Problem to solve: Could you revise the records below so that "highlighted by" becomes "marked by" wherever it appears, changing nothing else and leaving the pictures out of your answer?

[Opening Data section]

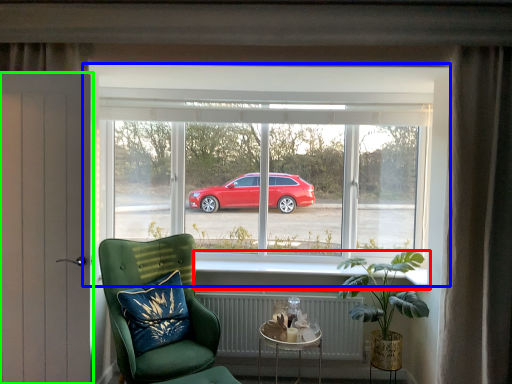
Question: Which object is the closest to the window sill (highlighted by a red box)? Choose among these: window (highlighted by a blue box) or door (highlighted by a green box).

Choices:
 (A) window
 (B) door

Answer: (A)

[Closing Data section]

Solution to this problem:
Question: Which object is the closest to the window sill (marked by a red box)? Choose among these: window (marked by a blue box) or door (marked by a green box).

Choices:
 (A) window
 (B) door

Answer: (A)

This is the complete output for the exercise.